**** Input records ****
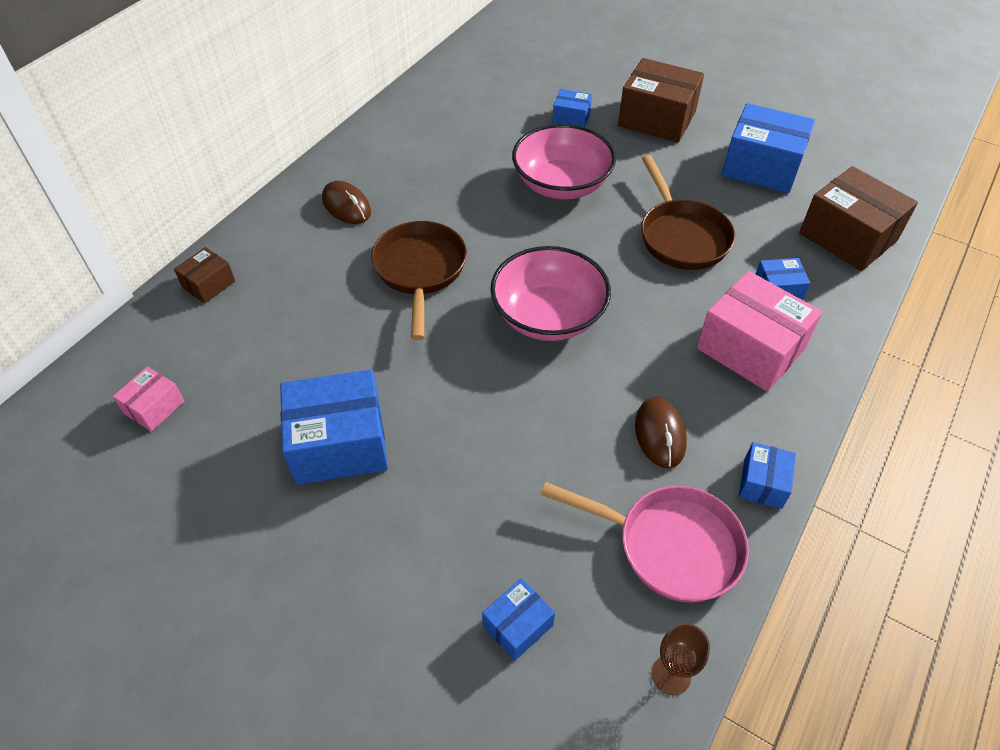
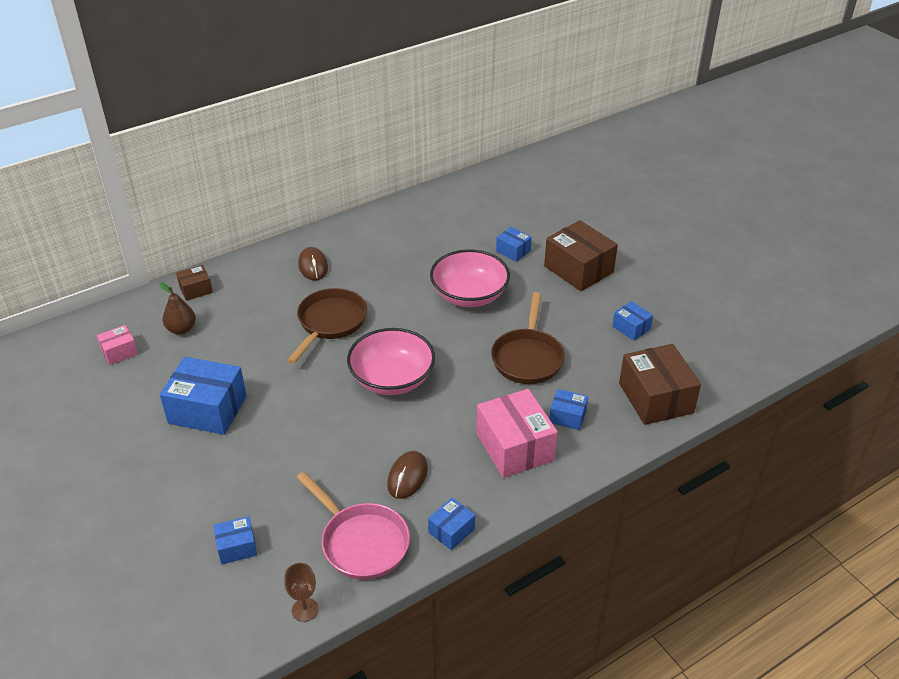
camera: 25 degrees right, 10 degrees down
blue box [722,103,815,193] -> blue box [612,301,653,341], size x0.51
none -> brown pear [159,283,196,334]

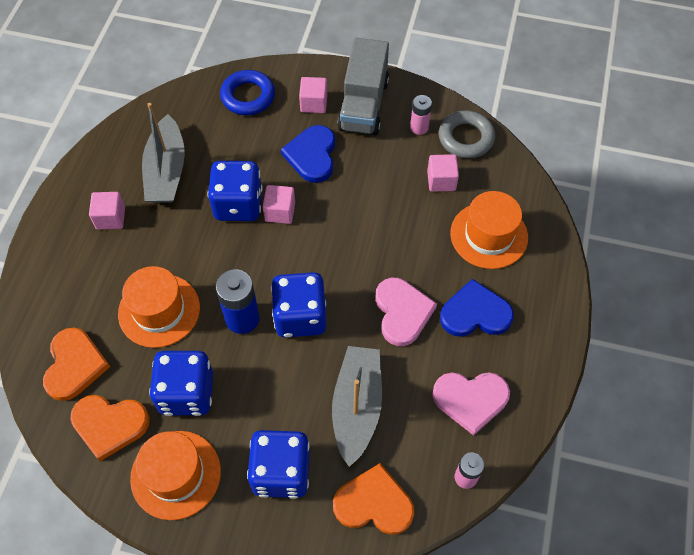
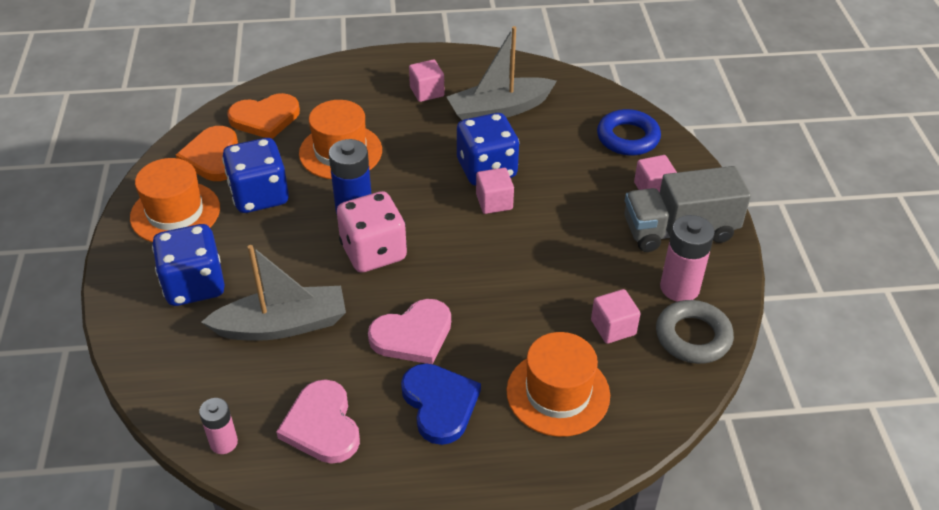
camera: 70 degrees right, 15 degrees down
blue dice [271,272,327,338] -> pink dice [337,191,407,273]
blue heart [281,125,335,183] -> none
orange heart [333,463,414,535] -> none
pink battery [410,95,432,135] -> pink battery [660,215,715,302], size x1.63

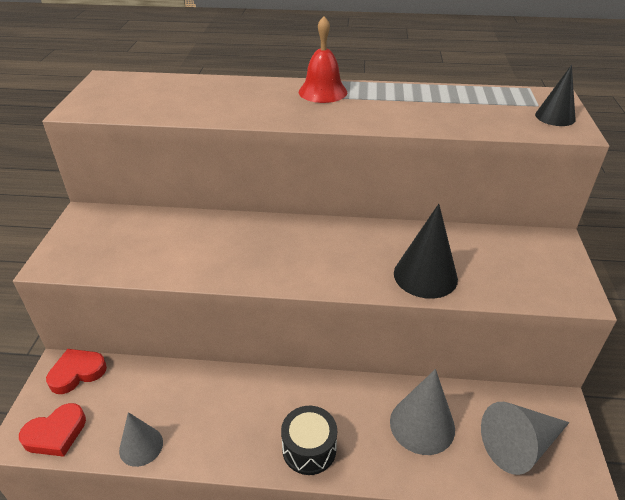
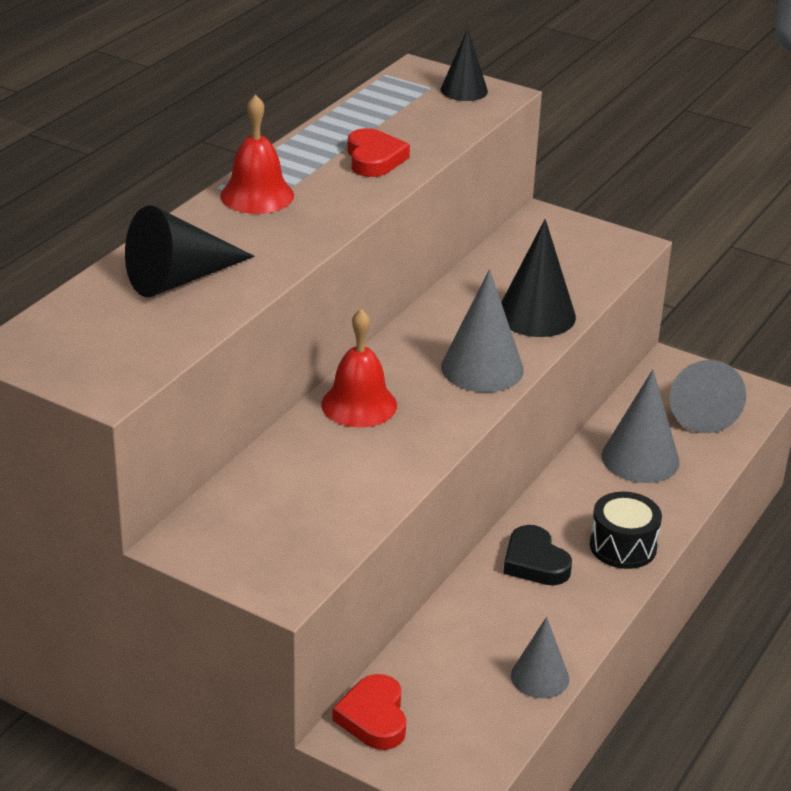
camera: 65 degrees left, 5 degrees down
red heart [19,403,86,457] -> red heart moved to [347,128,410,177]
none -> black cone [125,205,255,297]
none -> red bell [321,309,397,428]
none -> grey cone [441,269,524,392]
none -> black heart [503,525,572,585]

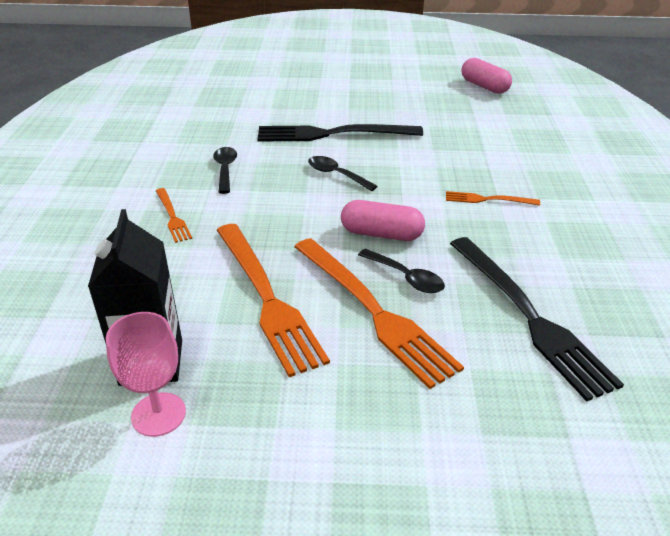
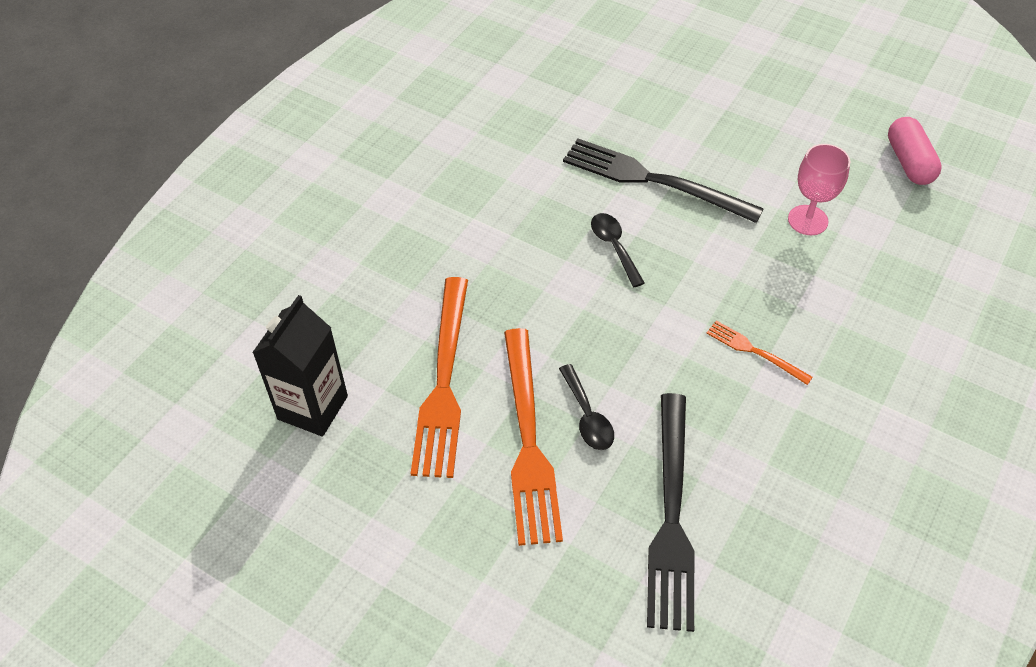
camera: 30 degrees right, 15 degrees up
pink goblet [106,312,186,437] -> pink goblet moved to [788,144,850,235]
orange fork [156,188,192,243] -> none
black spoon [213,147,237,194] -> none
pink capsule [341,200,425,241] -> none

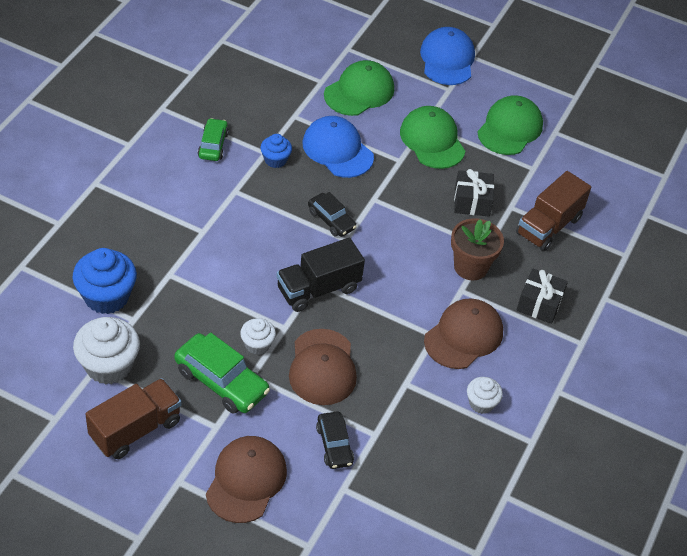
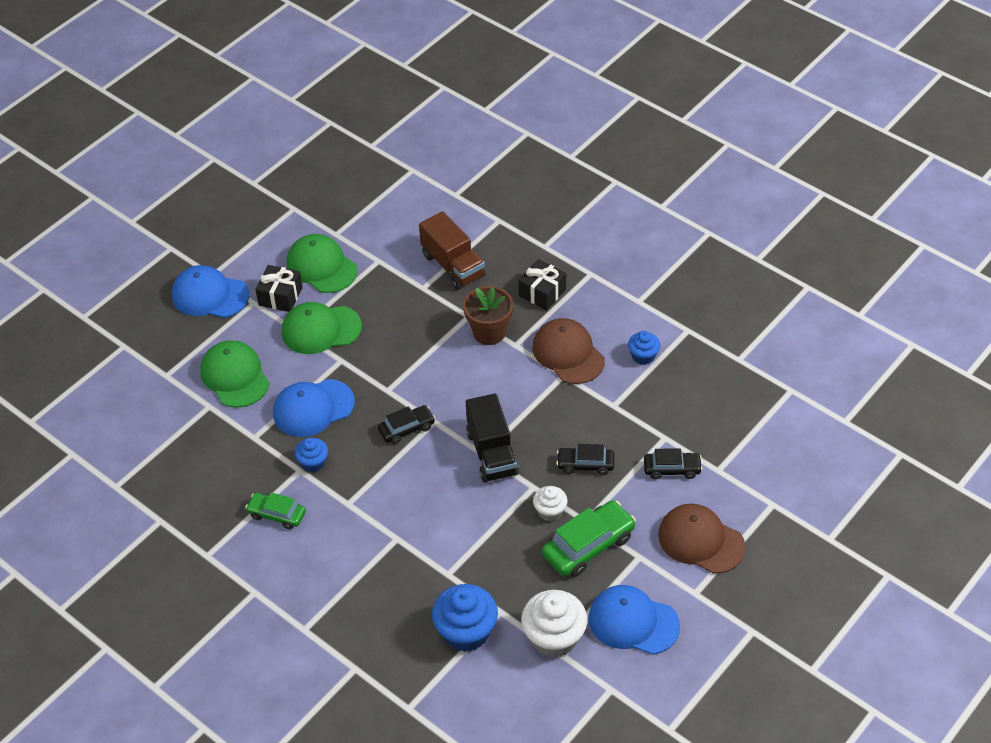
camera: 70 degrees left, 0 degrees up
brown truck [85,378,181,459] -> blue cap [588,585,680,655]
brown cap [289,329,357,405] -> black car [556,444,614,475]
black gift [454,169,494,217] -> black gift moved to [255,265,303,312]
white cupcake [467,377,503,414] -> blue cupcake [628,331,660,365]

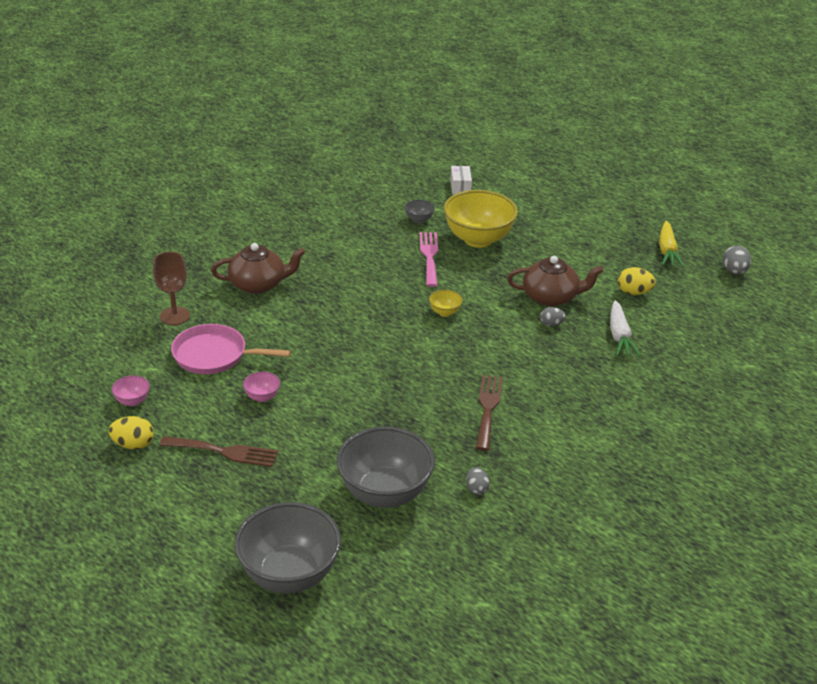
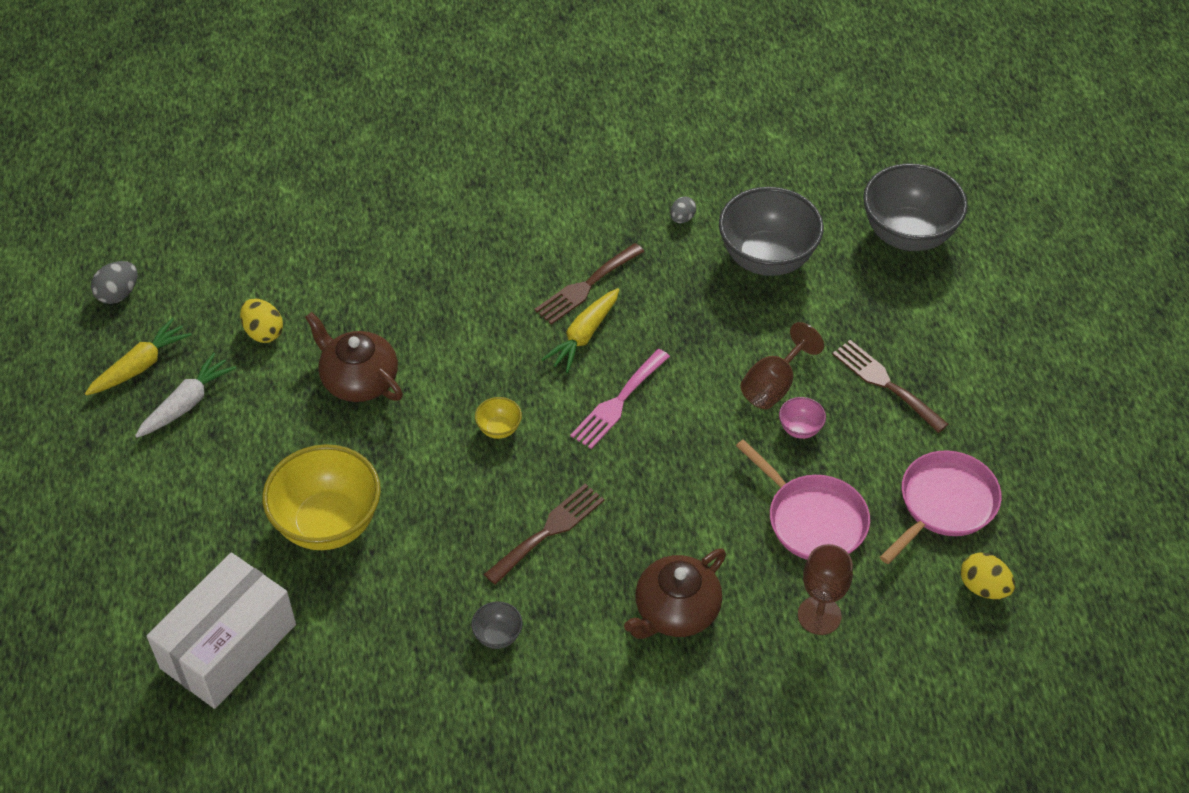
camera: 140 degrees left, 15 degrees up
yellow egg [108,416,154,450] -> yellow egg moved to [961,553,1015,599]
pink bowl [112,375,150,406] -> pink pan [880,450,1002,564]
brown teapot [211,243,305,294] -> brown teapot turned 75 degrees counterclockwise [624,548,726,639]
grey bowl [405,200,435,223] -> grey bowl moved to [471,601,523,649]
pink fork [419,232,438,287] -> pink fork moved to [570,349,670,449]
white box [450,166,472,195] -> white box [147,552,296,709], size x2.31
grey egg [540,307,566,326] -> none
white carrot [610,300,641,356] -> white carrot moved to [135,352,236,438]
none -> brown fork [484,484,604,585]
none -> yellow carrot [541,288,619,373]
none -> brown goblet [740,322,824,409]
****
**Assignment**
Could you reproduce exactly the lines from the first line of the listing through the line containing "orange heart [333,463,414,535] -> none", both included, with pictures left out?

**Task result**
camera: 25 degrees right, 10 degrees down
blue box [722,103,815,193] -> blue box [612,301,653,341], size x0.51
none -> brown pear [159,283,196,334]

camera: 70 degrees right, 15 degrees down
blue dice [271,272,327,338] -> pink dice [337,191,407,273]
blue heart [281,125,335,183] -> none
orange heart [333,463,414,535] -> none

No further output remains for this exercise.